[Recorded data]
--

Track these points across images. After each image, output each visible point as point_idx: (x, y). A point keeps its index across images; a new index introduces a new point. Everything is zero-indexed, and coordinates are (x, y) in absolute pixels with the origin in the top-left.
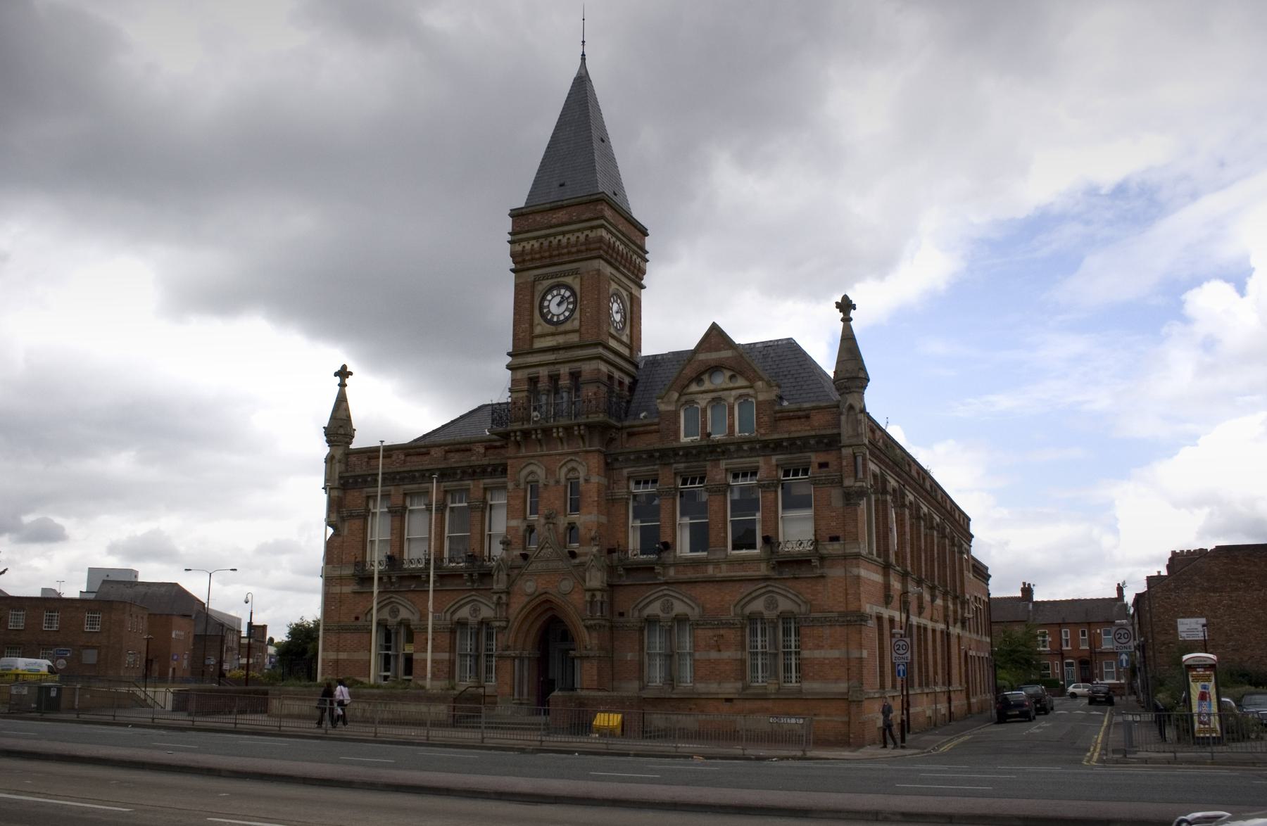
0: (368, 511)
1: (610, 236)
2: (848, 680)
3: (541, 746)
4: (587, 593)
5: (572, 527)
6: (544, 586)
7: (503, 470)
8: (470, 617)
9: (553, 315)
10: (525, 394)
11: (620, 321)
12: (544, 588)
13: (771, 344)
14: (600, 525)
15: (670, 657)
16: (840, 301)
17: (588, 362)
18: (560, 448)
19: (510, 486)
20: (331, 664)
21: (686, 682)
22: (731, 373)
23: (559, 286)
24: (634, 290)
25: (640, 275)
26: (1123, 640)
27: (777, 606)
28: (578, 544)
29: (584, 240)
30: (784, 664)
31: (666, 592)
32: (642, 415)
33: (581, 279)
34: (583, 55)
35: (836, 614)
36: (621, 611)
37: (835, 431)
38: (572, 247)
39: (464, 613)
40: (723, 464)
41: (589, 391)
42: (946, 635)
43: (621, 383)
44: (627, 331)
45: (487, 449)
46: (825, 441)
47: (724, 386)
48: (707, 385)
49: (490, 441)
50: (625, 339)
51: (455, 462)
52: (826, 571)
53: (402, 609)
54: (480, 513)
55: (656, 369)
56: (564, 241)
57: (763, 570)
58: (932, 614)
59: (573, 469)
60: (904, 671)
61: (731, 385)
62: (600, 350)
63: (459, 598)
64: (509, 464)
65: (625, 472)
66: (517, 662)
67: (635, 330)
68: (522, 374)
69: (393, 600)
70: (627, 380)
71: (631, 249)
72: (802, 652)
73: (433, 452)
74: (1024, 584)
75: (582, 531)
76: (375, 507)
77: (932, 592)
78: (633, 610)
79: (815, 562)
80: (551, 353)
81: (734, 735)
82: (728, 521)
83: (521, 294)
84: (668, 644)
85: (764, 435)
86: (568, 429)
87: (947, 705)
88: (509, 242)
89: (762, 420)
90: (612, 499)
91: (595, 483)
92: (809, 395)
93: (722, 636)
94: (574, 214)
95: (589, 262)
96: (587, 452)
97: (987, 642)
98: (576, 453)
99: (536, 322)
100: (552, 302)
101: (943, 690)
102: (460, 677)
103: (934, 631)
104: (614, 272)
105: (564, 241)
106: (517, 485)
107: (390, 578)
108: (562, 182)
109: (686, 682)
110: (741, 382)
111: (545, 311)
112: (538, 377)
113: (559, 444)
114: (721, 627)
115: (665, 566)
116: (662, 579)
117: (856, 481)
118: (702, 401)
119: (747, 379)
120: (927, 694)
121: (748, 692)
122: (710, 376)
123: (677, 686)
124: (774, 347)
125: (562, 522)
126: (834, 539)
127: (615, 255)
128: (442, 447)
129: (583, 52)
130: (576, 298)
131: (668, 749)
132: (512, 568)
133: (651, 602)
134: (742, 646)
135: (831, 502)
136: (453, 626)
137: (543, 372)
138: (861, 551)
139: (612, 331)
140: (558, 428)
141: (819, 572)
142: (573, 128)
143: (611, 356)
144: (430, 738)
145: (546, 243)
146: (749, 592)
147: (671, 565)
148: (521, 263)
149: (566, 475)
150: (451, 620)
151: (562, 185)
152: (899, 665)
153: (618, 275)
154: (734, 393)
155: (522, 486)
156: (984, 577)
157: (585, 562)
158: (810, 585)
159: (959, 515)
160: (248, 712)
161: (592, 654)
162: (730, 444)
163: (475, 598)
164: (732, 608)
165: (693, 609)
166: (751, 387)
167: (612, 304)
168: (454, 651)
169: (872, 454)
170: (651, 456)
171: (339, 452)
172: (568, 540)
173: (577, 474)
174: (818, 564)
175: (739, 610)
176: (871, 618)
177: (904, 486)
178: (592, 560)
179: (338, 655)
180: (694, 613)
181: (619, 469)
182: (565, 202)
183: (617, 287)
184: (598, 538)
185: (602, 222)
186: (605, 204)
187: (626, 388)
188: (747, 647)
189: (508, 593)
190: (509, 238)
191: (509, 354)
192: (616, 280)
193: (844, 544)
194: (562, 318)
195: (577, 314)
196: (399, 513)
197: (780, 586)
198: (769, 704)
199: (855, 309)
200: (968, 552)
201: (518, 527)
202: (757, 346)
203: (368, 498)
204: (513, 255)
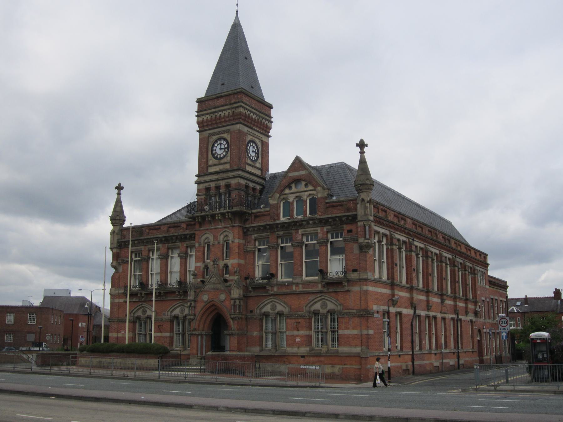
0: (149, 258)
3: (32, 371)
5: (226, 266)
6: (212, 297)
7: (192, 237)
8: (180, 314)
9: (218, 154)
11: (255, 156)
12: (212, 298)
13: (332, 165)
16: (359, 143)
17: (234, 179)
18: (220, 225)
19: (197, 245)
20: (114, 339)
22: (306, 183)
23: (221, 139)
24: (264, 138)
25: (268, 130)
26: (504, 325)
27: (327, 306)
28: (228, 275)
29: (232, 114)
31: (273, 300)
32: (262, 206)
33: (231, 135)
34: (237, 12)
35: (355, 311)
36: (251, 310)
37: (354, 213)
38: (226, 118)
39: (177, 312)
40: (300, 232)
41: (234, 194)
42: (457, 322)
43: (254, 189)
44: (260, 160)
45: (187, 225)
46: (350, 218)
47: (302, 190)
48: (294, 189)
55: (275, 180)
56: (223, 115)
57: (320, 287)
59: (227, 236)
61: (305, 189)
62: (240, 173)
63: (174, 304)
64: (196, 234)
65: (253, 236)
66: (199, 337)
67: (264, 160)
68: (202, 186)
69: (143, 305)
70: (258, 187)
71: (260, 117)
72: (339, 331)
74: (556, 289)
75: (230, 267)
76: (153, 255)
78: (257, 309)
80: (216, 175)
81: (306, 375)
84: (274, 327)
86: (223, 215)
87: (456, 360)
88: (196, 116)
90: (247, 251)
91: (237, 243)
92: (346, 193)
93: (300, 322)
94: (228, 100)
96: (233, 227)
98: (228, 227)
100: (217, 147)
101: (453, 351)
102: (176, 345)
103: (444, 319)
104: (249, 130)
105: (223, 115)
106: (200, 245)
107: (141, 294)
108: (223, 82)
111: (214, 152)
113: (220, 223)
114: (299, 318)
115: (272, 286)
116: (270, 293)
117: (365, 240)
119: (313, 185)
120: (435, 354)
123: (279, 349)
124: (333, 167)
125: (221, 263)
126: (355, 271)
128: (166, 225)
129: (237, 10)
130: (229, 145)
131: (246, 381)
132: (197, 288)
133: (266, 305)
136: (172, 319)
137: (213, 185)
139: (249, 162)
141: (347, 288)
142: (230, 53)
143: (247, 175)
144: (136, 376)
145: (214, 116)
146: (312, 299)
147: (275, 285)
148: (203, 126)
149: (223, 239)
150: (171, 316)
151: (223, 84)
153: (252, 131)
154: (307, 193)
155: (202, 245)
156: (503, 288)
157: (231, 285)
160: (186, 365)
161: (234, 332)
164: (304, 308)
165: (285, 308)
166: (315, 190)
167: (249, 147)
168: (173, 332)
170: (264, 228)
171: (118, 228)
172: (224, 272)
173: (228, 239)
175: (308, 308)
178: (234, 284)
179: (117, 335)
180: (286, 310)
181: (250, 235)
182: (223, 94)
184: (238, 272)
186: (242, 94)
187: (258, 192)
188: (313, 328)
189: (195, 301)
190: (196, 114)
191: (196, 176)
192: (252, 134)
193: (360, 273)
194: (222, 156)
195: (229, 154)
196: (164, 258)
198: (322, 359)
200: (485, 273)
202: (325, 167)
203: (149, 251)
204: (198, 123)
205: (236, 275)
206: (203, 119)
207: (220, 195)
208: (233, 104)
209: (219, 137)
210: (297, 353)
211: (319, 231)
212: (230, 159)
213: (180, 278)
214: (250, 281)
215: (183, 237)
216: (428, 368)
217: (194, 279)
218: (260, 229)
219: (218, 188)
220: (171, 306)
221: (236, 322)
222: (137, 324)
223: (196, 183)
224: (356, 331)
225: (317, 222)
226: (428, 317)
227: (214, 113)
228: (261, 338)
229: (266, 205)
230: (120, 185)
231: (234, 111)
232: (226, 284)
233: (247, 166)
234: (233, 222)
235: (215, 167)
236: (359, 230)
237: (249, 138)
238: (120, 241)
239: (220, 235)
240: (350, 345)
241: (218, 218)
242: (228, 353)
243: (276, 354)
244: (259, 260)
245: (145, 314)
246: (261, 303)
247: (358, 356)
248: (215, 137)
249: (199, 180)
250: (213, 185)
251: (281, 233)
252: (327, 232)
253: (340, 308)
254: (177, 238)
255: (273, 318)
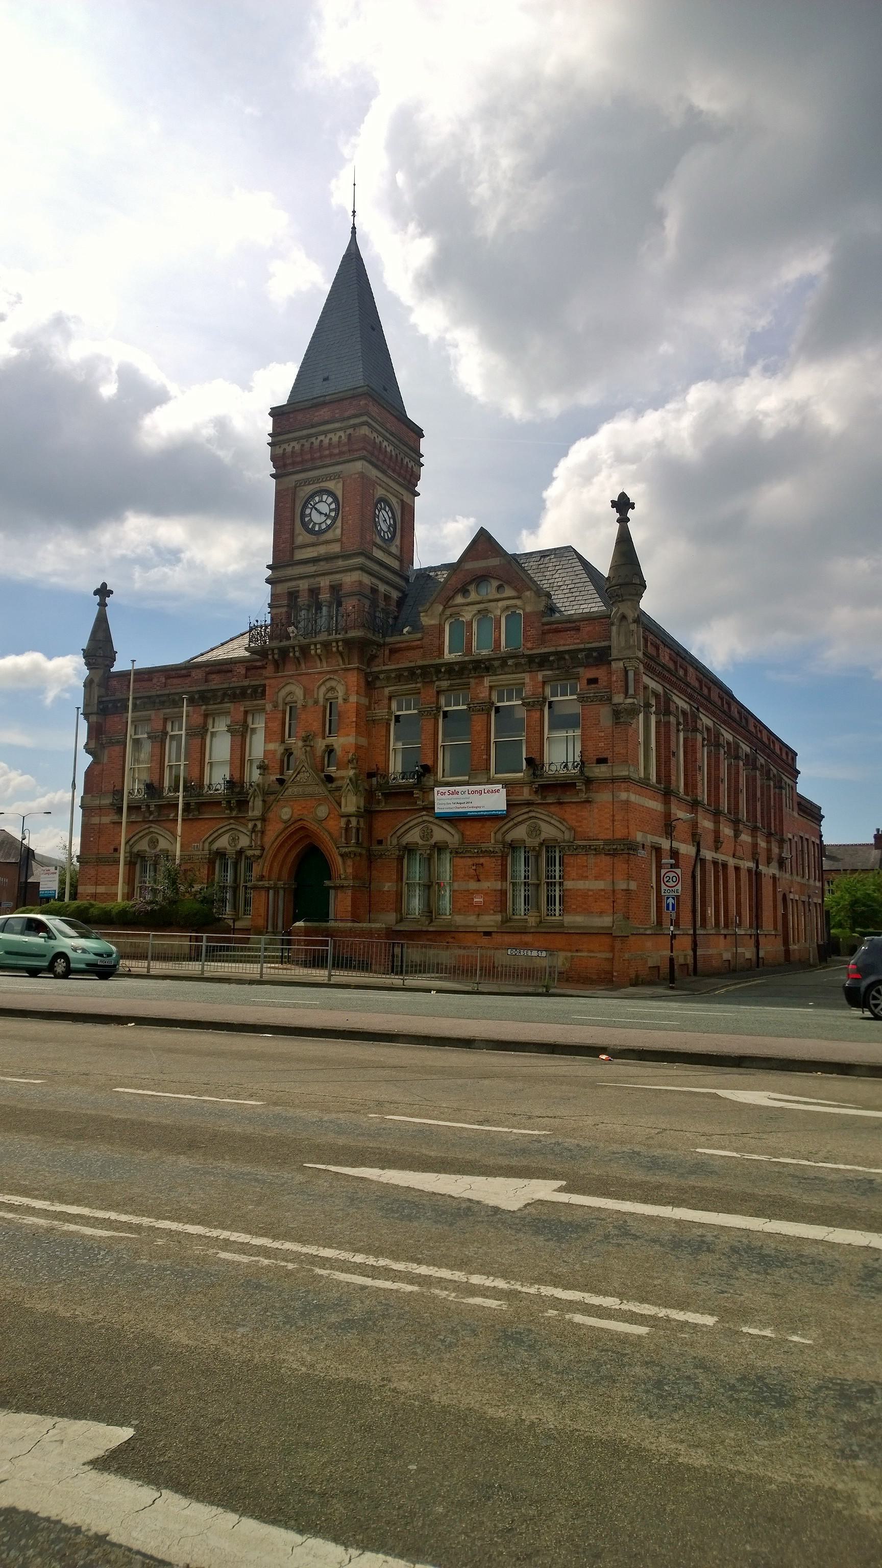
1: (375, 435)
2: (614, 913)
4: (342, 819)
5: (330, 750)
8: (228, 847)
10: (284, 610)
14: (358, 747)
15: (430, 887)
19: (269, 707)
21: (446, 915)
24: (406, 497)
25: (413, 481)
29: (346, 440)
30: (548, 895)
34: (354, 228)
35: (601, 843)
39: (223, 842)
40: (487, 682)
41: (350, 604)
42: (756, 876)
43: (387, 598)
44: (397, 541)
45: (248, 669)
46: (595, 654)
47: (491, 597)
48: (473, 596)
49: (248, 661)
50: (394, 550)
51: (215, 684)
52: (593, 795)
53: (161, 839)
54: (240, 737)
58: (735, 850)
60: (673, 905)
61: (499, 596)
62: (360, 560)
65: (387, 691)
68: (283, 588)
69: (152, 830)
70: (395, 595)
72: (565, 883)
73: (193, 674)
77: (735, 827)
79: (580, 786)
80: (312, 565)
82: (492, 742)
83: (282, 502)
85: (531, 649)
86: (326, 645)
87: (754, 950)
89: (529, 633)
90: (374, 721)
93: (482, 864)
95: (351, 465)
97: (817, 888)
99: (297, 531)
101: (749, 932)
103: (737, 869)
104: (380, 475)
105: (326, 441)
107: (148, 806)
108: (326, 375)
109: (446, 915)
110: (509, 592)
111: (307, 519)
112: (298, 591)
118: (467, 615)
119: (517, 590)
120: (725, 936)
121: (509, 924)
122: (477, 586)
125: (320, 744)
126: (602, 761)
127: (381, 457)
129: (354, 224)
133: (410, 828)
134: (503, 877)
135: (599, 721)
137: (304, 585)
138: (631, 774)
139: (378, 541)
140: (315, 645)
141: (583, 796)
143: (376, 568)
145: (307, 445)
150: (210, 850)
152: (668, 898)
154: (501, 604)
156: (817, 819)
157: (342, 787)
158: (574, 811)
159: (781, 749)
161: (345, 883)
162: (494, 659)
163: (233, 826)
164: (492, 834)
166: (519, 598)
169: (647, 667)
170: (411, 674)
172: (326, 762)
174: (583, 788)
176: (643, 848)
177: (698, 709)
181: (379, 688)
182: (327, 398)
183: (384, 492)
184: (355, 761)
185: (365, 418)
187: (394, 603)
190: (270, 439)
191: (269, 567)
192: (383, 484)
194: (324, 526)
197: (544, 812)
198: (528, 938)
199: (633, 508)
200: (793, 788)
201: (276, 751)
204: (273, 458)
205: (352, 768)
206: (285, 449)
207: (319, 607)
208: (349, 418)
209: (318, 489)
210: (476, 927)
211: (527, 680)
212: (342, 532)
213: (231, 775)
214: (379, 780)
215: (238, 692)
216: (715, 963)
217: (261, 777)
218: (398, 677)
219: (314, 592)
220: (212, 832)
221: (349, 862)
222: (138, 867)
223: (268, 581)
224: (602, 882)
225: (523, 661)
226: (715, 863)
227: (309, 436)
228: (399, 895)
229: (413, 629)
230: (104, 585)
231: (350, 434)
232: (330, 785)
233: (374, 548)
234: (347, 661)
235: (309, 549)
236: (614, 679)
237: (380, 492)
238: (104, 699)
239: (319, 687)
240: (588, 912)
241: (316, 652)
242: (332, 924)
243: (431, 929)
244: (397, 739)
245: (155, 847)
246: (401, 825)
247: (607, 933)
248: (309, 489)
249: (276, 576)
250: (304, 585)
251: (445, 684)
252: (544, 683)
253: (568, 836)
254: (225, 695)
255: (425, 856)
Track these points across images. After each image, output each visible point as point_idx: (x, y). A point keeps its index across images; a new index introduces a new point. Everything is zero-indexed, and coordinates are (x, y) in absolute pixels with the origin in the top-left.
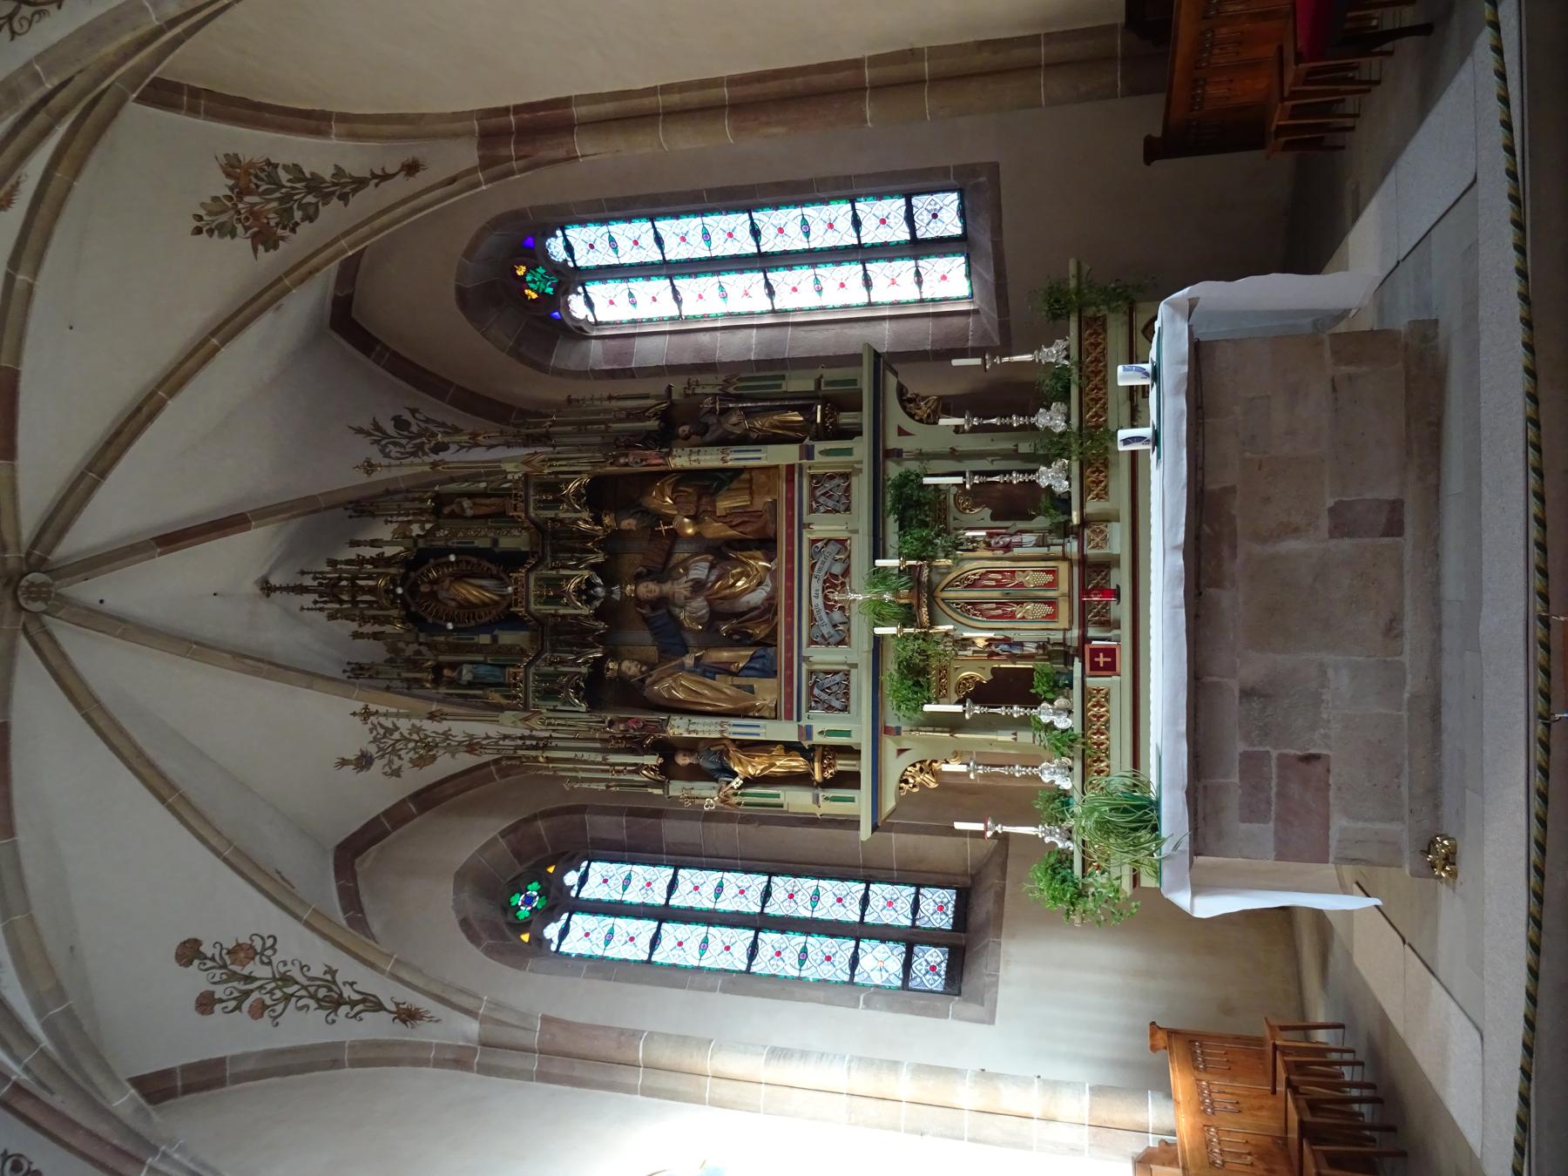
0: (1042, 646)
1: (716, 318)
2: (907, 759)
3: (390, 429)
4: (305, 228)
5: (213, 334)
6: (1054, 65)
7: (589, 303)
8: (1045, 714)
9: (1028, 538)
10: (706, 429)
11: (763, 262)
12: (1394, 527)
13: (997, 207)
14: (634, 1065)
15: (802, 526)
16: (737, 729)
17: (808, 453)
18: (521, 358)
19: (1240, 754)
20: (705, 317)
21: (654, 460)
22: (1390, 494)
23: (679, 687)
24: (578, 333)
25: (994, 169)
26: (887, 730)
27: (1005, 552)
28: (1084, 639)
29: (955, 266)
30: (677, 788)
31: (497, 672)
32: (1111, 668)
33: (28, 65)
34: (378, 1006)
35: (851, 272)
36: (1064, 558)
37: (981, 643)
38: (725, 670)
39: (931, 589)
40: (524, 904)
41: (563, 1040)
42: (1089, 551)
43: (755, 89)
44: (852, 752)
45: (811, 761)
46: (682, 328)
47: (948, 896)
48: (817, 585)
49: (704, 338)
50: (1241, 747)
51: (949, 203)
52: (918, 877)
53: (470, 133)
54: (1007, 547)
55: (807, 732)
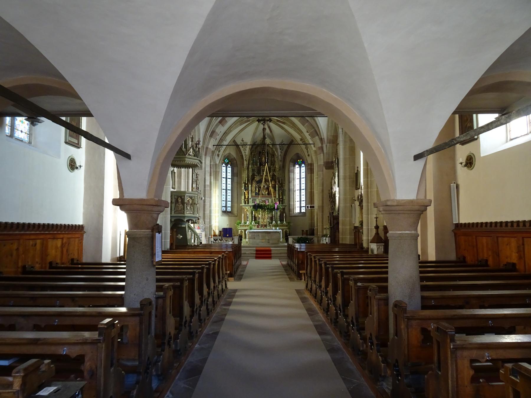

--

• Task: Rewrite the rows from the start through the line with "38: (572, 247)", switching "top-left" to "upper-left" and changing nothing else. Leave the pictures out of your answer.

• Answer to the problem:
Track these points across images. After each image, output each visible point as point_idx: (x, y). A point keeps its index across images; a new index introduces a new point. Everything is zero-indexed, and coordinates are (x, y) in absolute pixels with the origin in the upper-left.
0: (368, 511)
1: (610, 236)
2: (848, 680)
3: (541, 746)
4: (587, 593)
5: (572, 527)
6: (544, 586)
7: (503, 470)
8: (470, 617)
9: (553, 315)
10: (525, 394)
11: (620, 321)
12: (544, 588)
13: (771, 344)
14: (600, 525)
15: (670, 657)
16: (840, 301)
17: (588, 362)
18: (560, 448)
19: (510, 486)
20: (331, 664)
21: (686, 682)
22: (731, 373)
23: (559, 286)
24: (634, 290)
25: (640, 275)
26: (1123, 640)
27: (777, 606)
28: (578, 544)
29: (584, 240)
30: (784, 664)
31: (666, 592)
32: (642, 415)
33: (581, 279)
34: (583, 55)
35: (836, 614)
36: (621, 611)
37: (835, 431)
38: (572, 247)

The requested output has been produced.